Description of the task →
Copy out the lines below word for word, leaving out the pictures.

Data supplied →
- - - - -

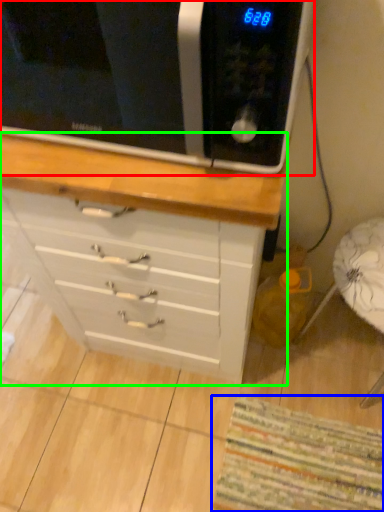
Question: Estimate the real-world distances between objects in this image. Which object is closer to microwave oven (highlighted by a red box), mat (highlighted by a blue box) or chest of drawers (highlighted by a green box)?

Choices:
 (A) mat
 (B) chest of drawers

Answer: (B)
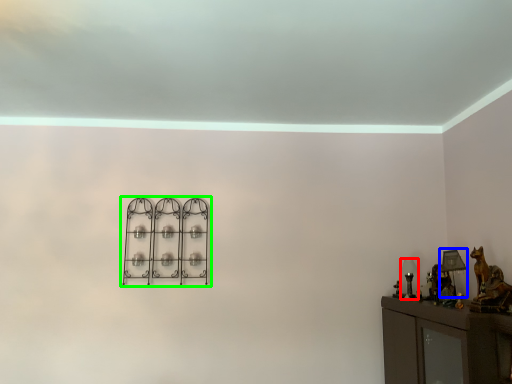
Question: Estimate the real-world distances between objects in this image. Which object is farther from table lamp (highlighted by a red box), table lamp (highlighted by a blue box) or shelf (highlighted by a green box)?

Choices:
 (A) table lamp
 (B) shelf

Answer: (B)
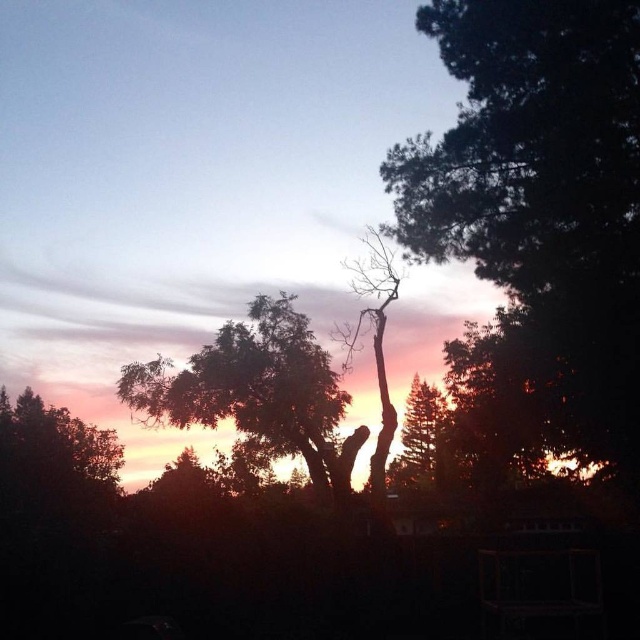
You are a photographer who wants to capture the silhouette bare tree at center and the smooth bark tree at center in a single shot. Based on their positions, which tree will appear closer to the camera in the photo?

The silhouette bare tree at center will appear closer to the camera because it is positioned in front of the smooth bark tree at center.

From the picture: You are an artist planning to paint this sunset scene. You want to ensure the dark green textured tree at right and the smooth bark tree at center are proportionally accurate. Which tree should you make wider in your painting?

The dark green textured tree at right might be wider than smooth bark tree at center according to the scene description.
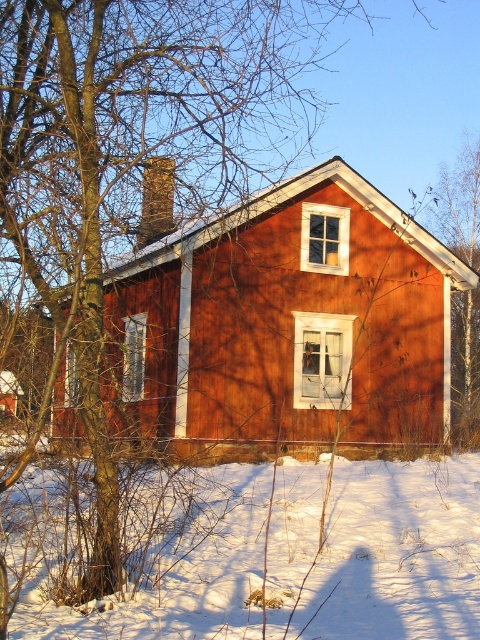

- - - - -

Exercise result →
Question: Estimate the real-world distances between objects in this image. Which object is closer to microwave oven (highlighted by a red box), mat (highlighted by a blue box) or chest of drawers (highlighted by a green box)?

Choices:
 (A) mat
 (B) chest of drawers

Answer: (B)
Question: Estimate the real-world distances between objects in this image. Which object is farther from table lamp (highlighted by a red box), table lamp (highlighted by a blue box) or shelf (highlighted by a green box)?

Choices:
 (A) table lamp
 (B) shelf

Answer: (B)
You are a photographer who wants to capture the silhouette bare tree at center and the smooth bark tree at center in a single shot. Based on their positions, which tree will appear closer to the camera in the photo?

The silhouette bare tree at center will appear closer to the camera because it is positioned in front of the smooth bark tree at center.

From the picture: You are an artist planning to paint this sunset scene. You want to ensure the dark green textured tree at right and the smooth bark tree at center are proportionally accurate. Which tree should you make wider in your painting?

The dark green textured tree at right might be wider than smooth bark tree at center according to the scene description.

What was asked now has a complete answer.